The input:
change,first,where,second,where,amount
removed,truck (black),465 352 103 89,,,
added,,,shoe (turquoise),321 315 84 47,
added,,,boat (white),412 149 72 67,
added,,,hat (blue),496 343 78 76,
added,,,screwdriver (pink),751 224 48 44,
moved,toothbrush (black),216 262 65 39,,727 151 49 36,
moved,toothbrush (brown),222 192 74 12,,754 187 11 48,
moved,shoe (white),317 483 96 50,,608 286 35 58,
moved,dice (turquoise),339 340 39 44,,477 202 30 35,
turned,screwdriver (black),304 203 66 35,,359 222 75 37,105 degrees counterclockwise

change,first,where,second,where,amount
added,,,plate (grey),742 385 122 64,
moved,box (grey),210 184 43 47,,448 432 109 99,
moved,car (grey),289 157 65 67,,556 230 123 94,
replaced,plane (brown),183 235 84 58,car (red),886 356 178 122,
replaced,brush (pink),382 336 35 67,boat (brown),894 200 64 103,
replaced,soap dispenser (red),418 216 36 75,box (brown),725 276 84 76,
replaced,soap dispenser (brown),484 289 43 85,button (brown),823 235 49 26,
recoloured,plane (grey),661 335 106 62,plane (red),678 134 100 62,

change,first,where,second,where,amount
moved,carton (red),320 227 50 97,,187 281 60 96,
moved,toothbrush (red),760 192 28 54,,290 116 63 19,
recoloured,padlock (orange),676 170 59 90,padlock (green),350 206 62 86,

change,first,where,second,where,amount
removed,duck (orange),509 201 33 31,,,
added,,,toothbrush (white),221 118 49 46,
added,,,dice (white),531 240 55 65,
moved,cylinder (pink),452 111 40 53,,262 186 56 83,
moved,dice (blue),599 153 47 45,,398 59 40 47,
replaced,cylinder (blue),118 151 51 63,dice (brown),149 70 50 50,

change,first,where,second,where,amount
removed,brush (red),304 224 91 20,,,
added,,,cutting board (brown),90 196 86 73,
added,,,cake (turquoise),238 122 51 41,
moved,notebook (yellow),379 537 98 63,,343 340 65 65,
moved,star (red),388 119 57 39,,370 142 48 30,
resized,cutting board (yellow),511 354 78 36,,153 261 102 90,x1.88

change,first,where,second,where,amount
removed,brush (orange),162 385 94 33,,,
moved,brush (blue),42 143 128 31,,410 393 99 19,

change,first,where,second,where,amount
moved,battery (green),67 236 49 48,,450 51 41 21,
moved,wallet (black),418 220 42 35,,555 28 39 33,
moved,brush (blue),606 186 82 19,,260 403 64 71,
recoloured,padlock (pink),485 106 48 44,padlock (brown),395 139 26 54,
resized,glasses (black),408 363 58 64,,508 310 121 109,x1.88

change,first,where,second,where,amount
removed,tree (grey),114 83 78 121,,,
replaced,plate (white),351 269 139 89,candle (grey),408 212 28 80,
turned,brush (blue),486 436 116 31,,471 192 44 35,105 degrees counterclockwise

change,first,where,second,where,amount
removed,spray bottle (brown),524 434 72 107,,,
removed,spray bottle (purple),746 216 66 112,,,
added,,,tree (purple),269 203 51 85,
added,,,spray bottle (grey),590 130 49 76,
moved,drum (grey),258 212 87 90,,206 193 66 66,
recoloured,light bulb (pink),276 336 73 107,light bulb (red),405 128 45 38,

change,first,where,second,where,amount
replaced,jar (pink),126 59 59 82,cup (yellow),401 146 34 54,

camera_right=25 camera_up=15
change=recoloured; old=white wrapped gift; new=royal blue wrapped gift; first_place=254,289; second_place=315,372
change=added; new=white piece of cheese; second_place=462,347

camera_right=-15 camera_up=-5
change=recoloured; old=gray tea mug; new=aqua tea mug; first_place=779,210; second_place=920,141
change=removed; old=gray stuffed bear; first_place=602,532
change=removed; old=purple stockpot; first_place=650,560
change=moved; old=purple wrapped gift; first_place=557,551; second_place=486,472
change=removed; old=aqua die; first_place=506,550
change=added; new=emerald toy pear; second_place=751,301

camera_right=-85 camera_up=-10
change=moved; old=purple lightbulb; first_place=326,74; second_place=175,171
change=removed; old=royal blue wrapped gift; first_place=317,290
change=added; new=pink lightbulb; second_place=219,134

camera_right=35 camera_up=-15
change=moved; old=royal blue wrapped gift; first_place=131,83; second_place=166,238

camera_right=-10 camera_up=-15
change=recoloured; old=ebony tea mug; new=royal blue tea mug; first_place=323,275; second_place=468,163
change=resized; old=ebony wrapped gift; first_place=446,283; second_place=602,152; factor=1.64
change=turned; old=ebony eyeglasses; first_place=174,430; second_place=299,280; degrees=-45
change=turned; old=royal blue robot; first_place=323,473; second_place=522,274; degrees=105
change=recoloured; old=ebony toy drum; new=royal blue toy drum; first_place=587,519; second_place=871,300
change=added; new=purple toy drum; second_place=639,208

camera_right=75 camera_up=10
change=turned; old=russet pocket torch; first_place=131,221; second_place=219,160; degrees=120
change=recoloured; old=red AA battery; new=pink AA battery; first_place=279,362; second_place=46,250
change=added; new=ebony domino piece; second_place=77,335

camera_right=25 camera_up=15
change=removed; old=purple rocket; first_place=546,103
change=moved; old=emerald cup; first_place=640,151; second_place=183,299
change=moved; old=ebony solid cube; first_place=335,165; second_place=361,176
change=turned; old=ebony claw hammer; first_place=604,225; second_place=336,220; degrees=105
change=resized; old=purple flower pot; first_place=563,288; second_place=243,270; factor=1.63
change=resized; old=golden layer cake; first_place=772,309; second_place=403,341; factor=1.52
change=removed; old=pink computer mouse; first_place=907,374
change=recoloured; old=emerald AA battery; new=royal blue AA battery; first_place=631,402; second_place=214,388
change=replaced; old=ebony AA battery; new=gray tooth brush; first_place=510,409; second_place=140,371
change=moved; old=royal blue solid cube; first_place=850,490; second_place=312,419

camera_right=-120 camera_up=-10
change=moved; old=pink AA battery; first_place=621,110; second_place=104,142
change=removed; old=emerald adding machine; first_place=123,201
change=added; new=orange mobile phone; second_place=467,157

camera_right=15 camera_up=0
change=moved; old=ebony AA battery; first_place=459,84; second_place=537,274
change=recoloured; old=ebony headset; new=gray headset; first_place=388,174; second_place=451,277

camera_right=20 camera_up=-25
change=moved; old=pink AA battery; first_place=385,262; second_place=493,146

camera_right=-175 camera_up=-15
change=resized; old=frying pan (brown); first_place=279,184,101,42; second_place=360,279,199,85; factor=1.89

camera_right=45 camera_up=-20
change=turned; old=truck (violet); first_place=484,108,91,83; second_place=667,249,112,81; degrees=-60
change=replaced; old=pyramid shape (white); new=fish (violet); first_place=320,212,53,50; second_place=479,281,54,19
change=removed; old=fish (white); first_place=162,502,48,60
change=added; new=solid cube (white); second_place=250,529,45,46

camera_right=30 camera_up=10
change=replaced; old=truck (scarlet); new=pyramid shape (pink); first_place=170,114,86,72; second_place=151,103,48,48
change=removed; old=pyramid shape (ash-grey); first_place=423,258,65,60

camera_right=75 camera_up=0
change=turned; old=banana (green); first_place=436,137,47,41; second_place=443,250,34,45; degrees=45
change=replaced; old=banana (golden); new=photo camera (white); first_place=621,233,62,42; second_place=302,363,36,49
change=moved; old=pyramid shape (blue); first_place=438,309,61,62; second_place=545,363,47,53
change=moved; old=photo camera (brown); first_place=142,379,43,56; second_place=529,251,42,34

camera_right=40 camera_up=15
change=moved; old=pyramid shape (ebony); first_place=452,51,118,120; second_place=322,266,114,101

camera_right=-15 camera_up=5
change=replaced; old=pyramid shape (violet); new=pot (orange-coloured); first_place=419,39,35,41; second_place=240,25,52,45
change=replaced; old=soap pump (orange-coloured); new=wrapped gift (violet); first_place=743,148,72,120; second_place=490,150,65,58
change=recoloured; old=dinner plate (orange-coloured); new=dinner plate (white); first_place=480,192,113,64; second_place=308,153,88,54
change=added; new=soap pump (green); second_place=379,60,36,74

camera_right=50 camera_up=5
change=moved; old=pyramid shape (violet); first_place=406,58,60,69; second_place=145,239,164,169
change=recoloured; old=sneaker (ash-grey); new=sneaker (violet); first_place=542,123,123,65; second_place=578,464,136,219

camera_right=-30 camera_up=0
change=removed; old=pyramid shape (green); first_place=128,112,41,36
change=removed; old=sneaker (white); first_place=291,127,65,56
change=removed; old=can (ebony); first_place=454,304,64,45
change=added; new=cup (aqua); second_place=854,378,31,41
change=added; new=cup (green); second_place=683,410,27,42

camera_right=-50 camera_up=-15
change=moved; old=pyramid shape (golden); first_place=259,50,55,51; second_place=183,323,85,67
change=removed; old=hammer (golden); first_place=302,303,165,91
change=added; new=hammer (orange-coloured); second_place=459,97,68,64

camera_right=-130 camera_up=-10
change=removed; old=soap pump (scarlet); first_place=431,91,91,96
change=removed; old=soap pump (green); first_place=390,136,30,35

What is expected:
Reproduce verbatim the lines above, from the line with "added,,,hat (blue),496 343" through the line with "moved,dice (turquoise),339 340".

Final answer:
added,,,hat (blue),496 343 78 76,
added,,,screwdriver (pink),751 224 48 44,
moved,toothbrush (black),216 262 65 39,,727 151 49 36,
moved,toothbrush (brown),222 192 74 12,,754 187 11 48,
moved,shoe (white),317 483 96 50,,608 286 35 58,
moved,dice (turquoise),339 340 39 44,,477 202 30 35,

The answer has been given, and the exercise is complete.